▶ RAW DATA:

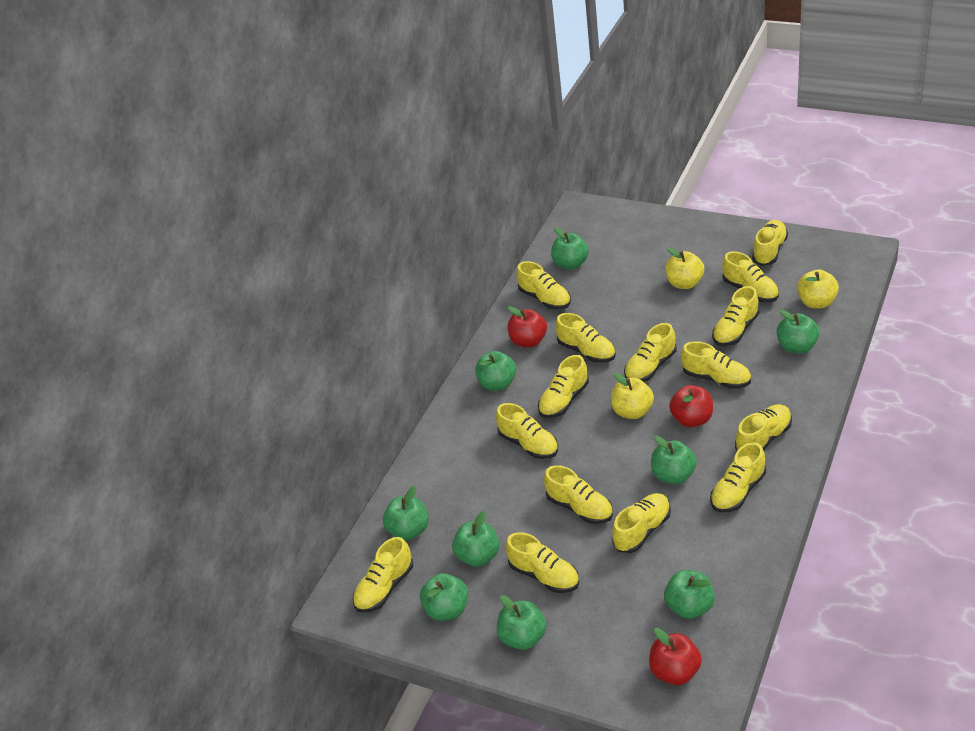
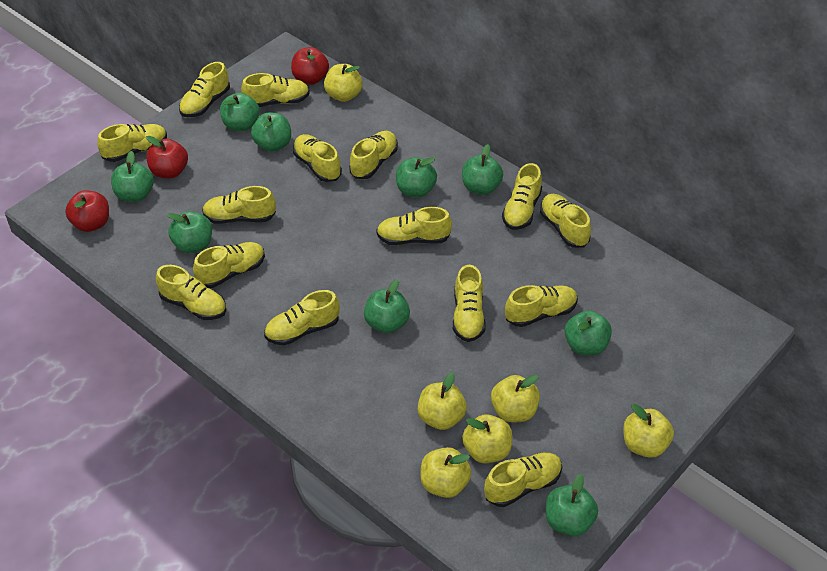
yellow apple: 3 -> 6

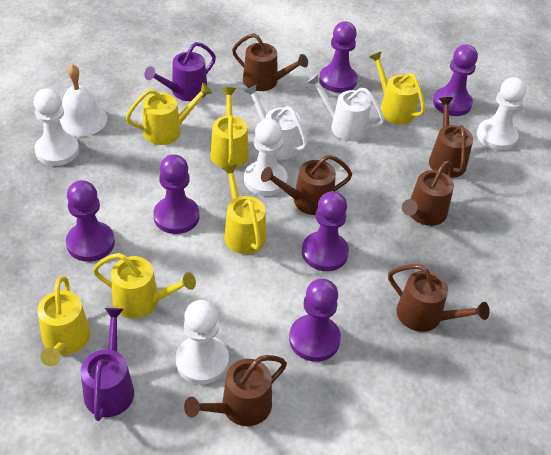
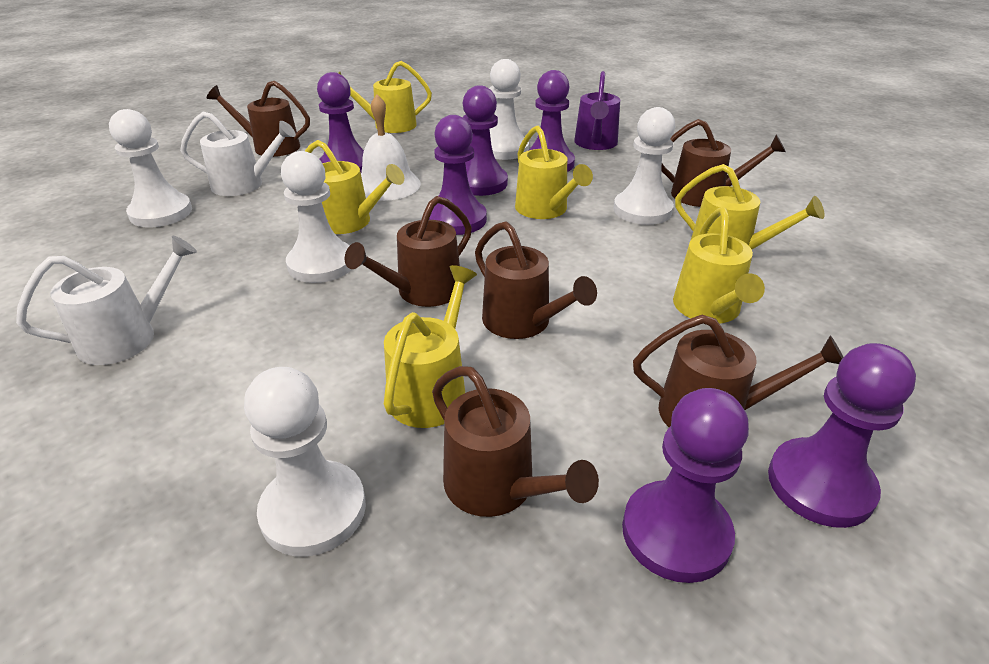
purple watering can: 2 -> 1
white pawn: 4 -> 5

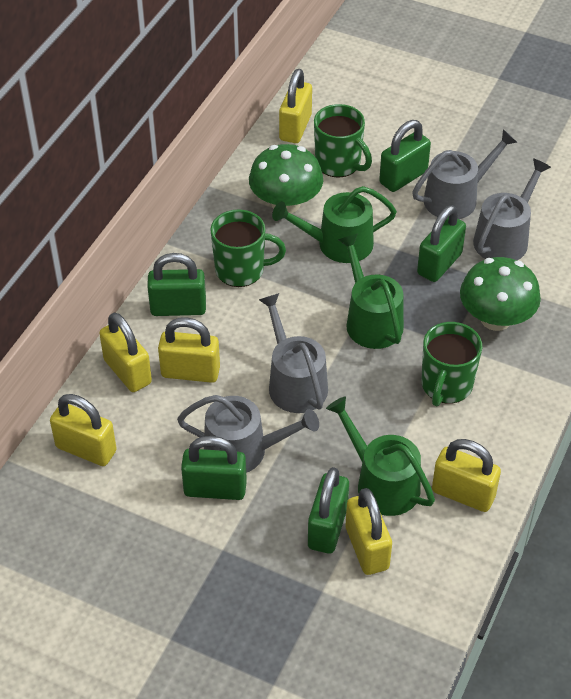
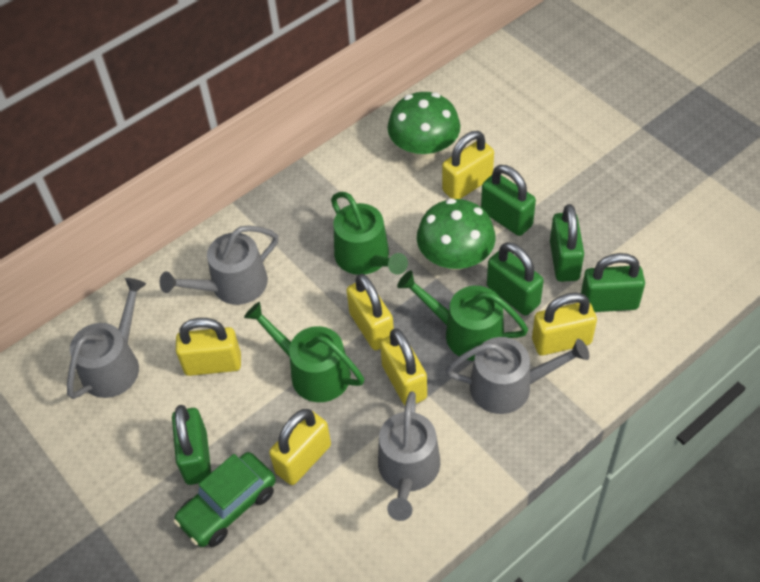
green car: 0 -> 1
green mug: 3 -> 0

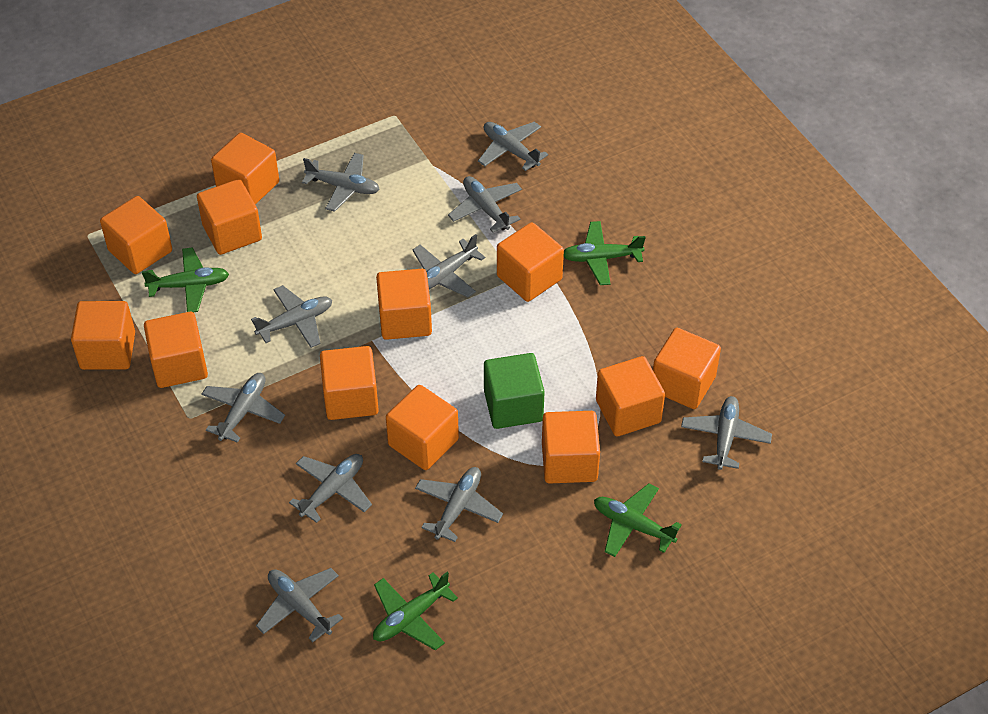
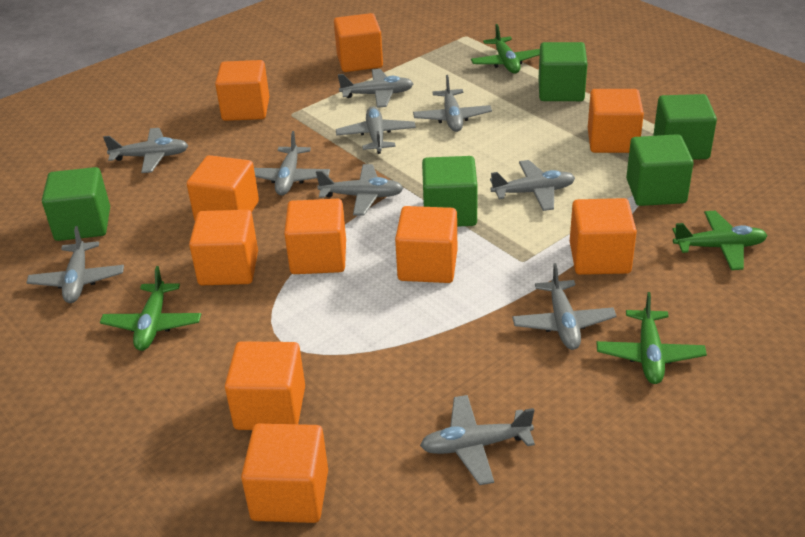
green cube: 1 -> 5
orange cube: 12 -> 10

▶ ACTIVITY: For this exercise, transcribe the entries verbatim and skip all pictures.

▶ ANSWER BOX:
yellow apple: 3 -> 6

purple watering can: 2 -> 1
white pawn: 4 -> 5

green car: 0 -> 1
green mug: 3 -> 0

green cube: 1 -> 5
orange cube: 12 -> 10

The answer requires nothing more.